* THE PROBLEM:
Quote the records beneath, complete and exact. Leave out images.

* RECORDED DATA:
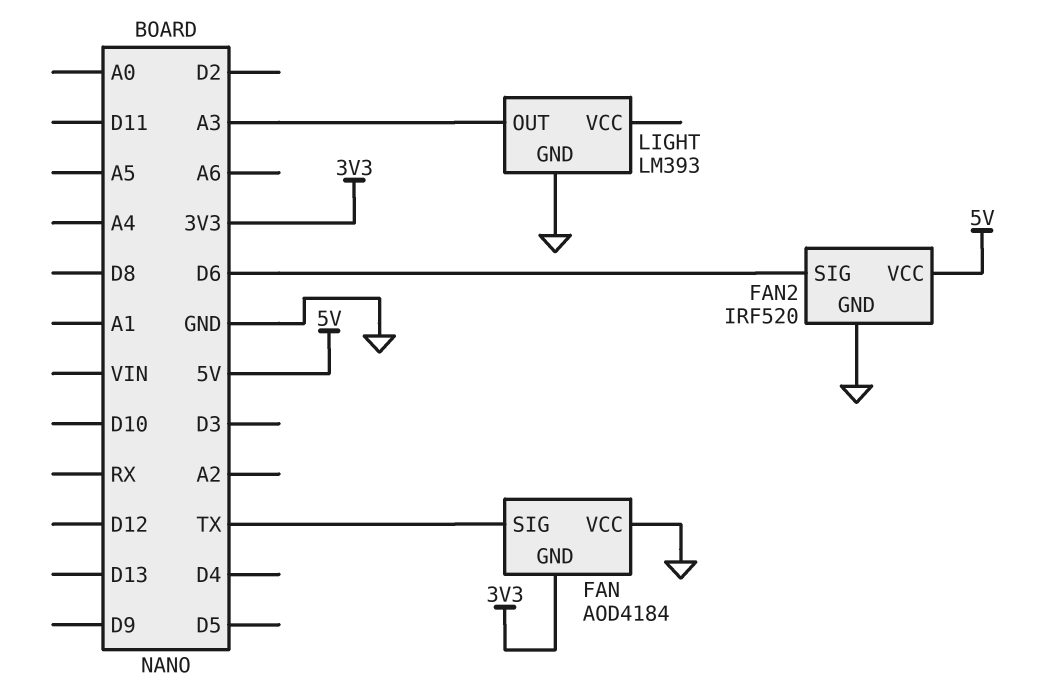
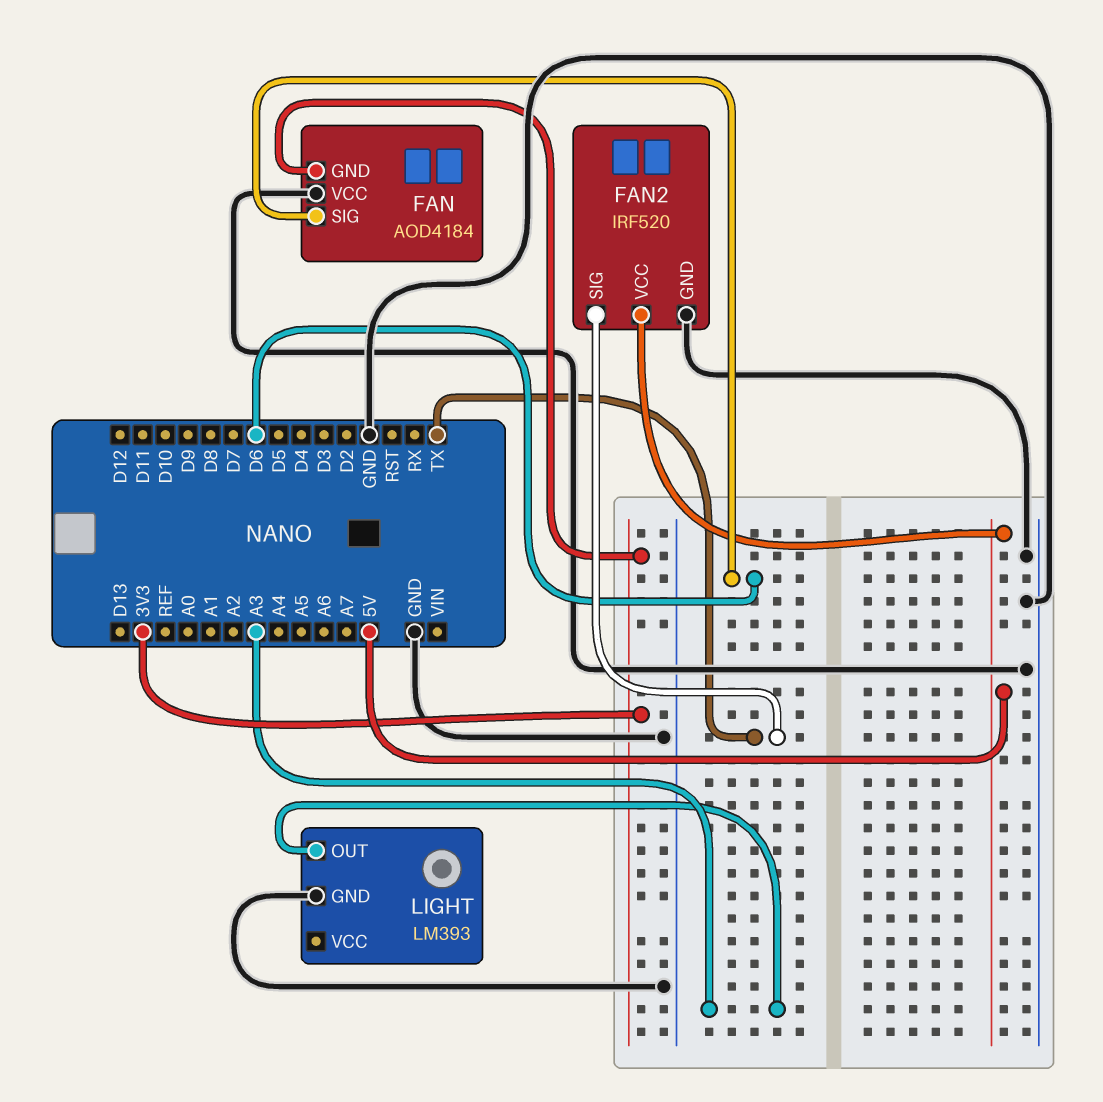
FAN pin SIG: TX -> D6
FAN2 pin SIG: D6 -> TX

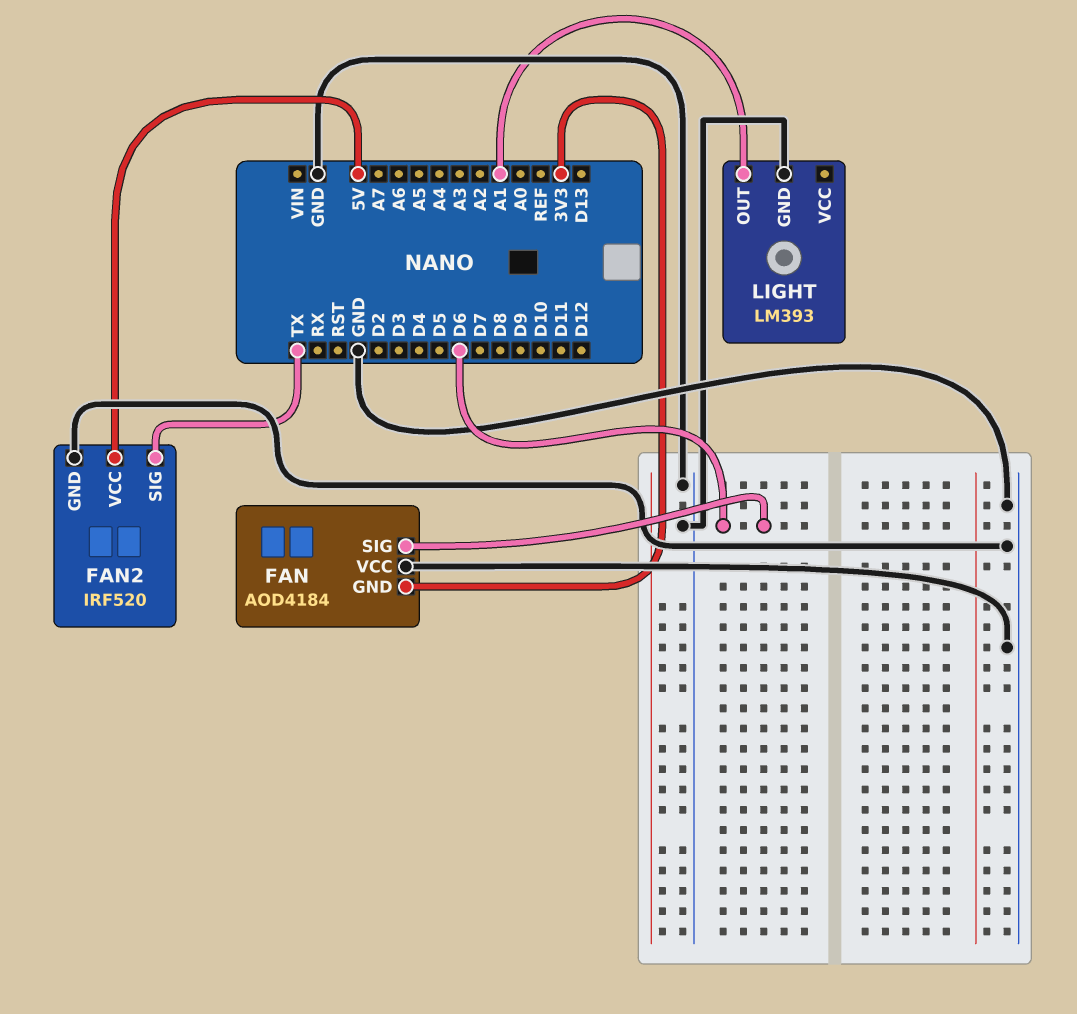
LIGHT pin OUT: A3 -> A1

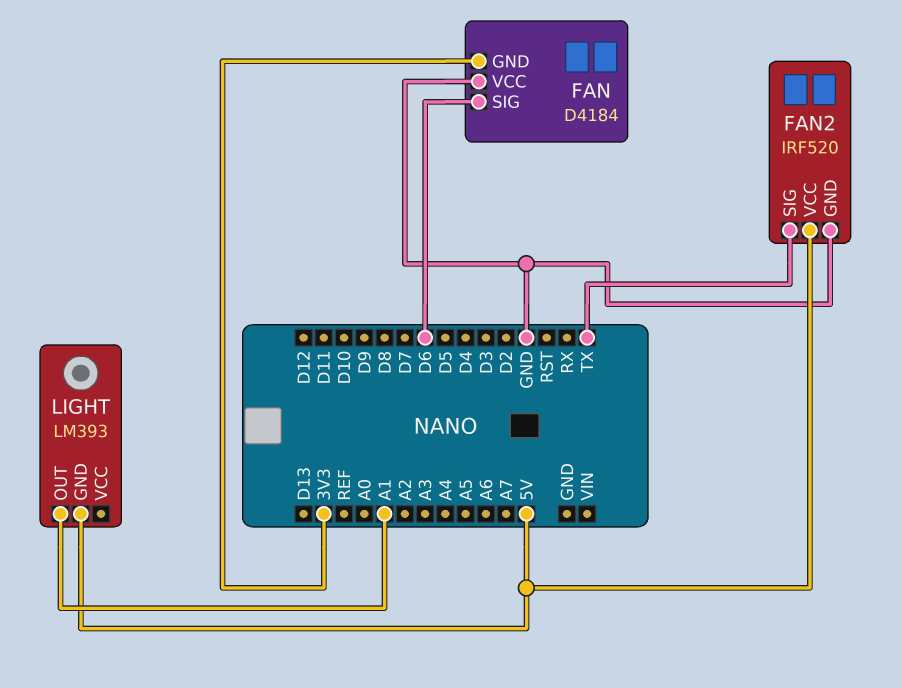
FAN: AOD4184 -> D4184
LIGHT pin GND: GND -> 5V

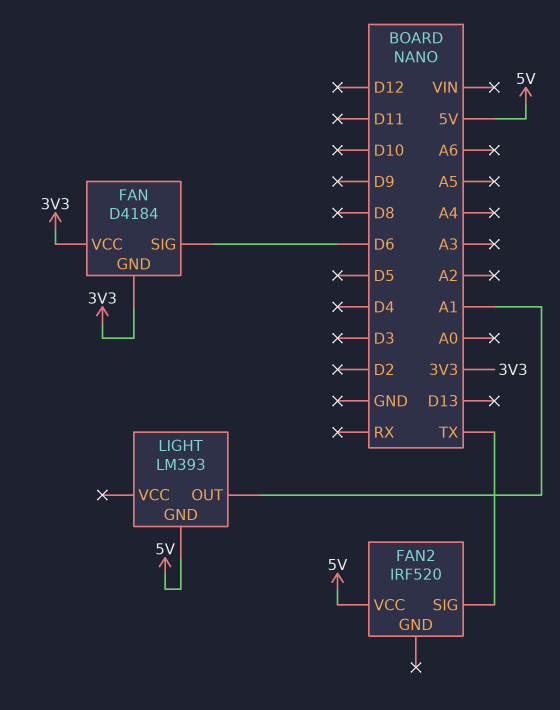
FAN pin VCC: GND -> 3V3
FAN2 pin GND: GND -> none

* ANSWER TO THIS TASK:
FAN pin SIG: TX -> D6
FAN2 pin SIG: D6 -> TX

LIGHT pin OUT: A3 -> A1

FAN: AOD4184 -> D4184
LIGHT pin GND: GND -> 5V

FAN pin VCC: GND -> 3V3
FAN2 pin GND: GND -> none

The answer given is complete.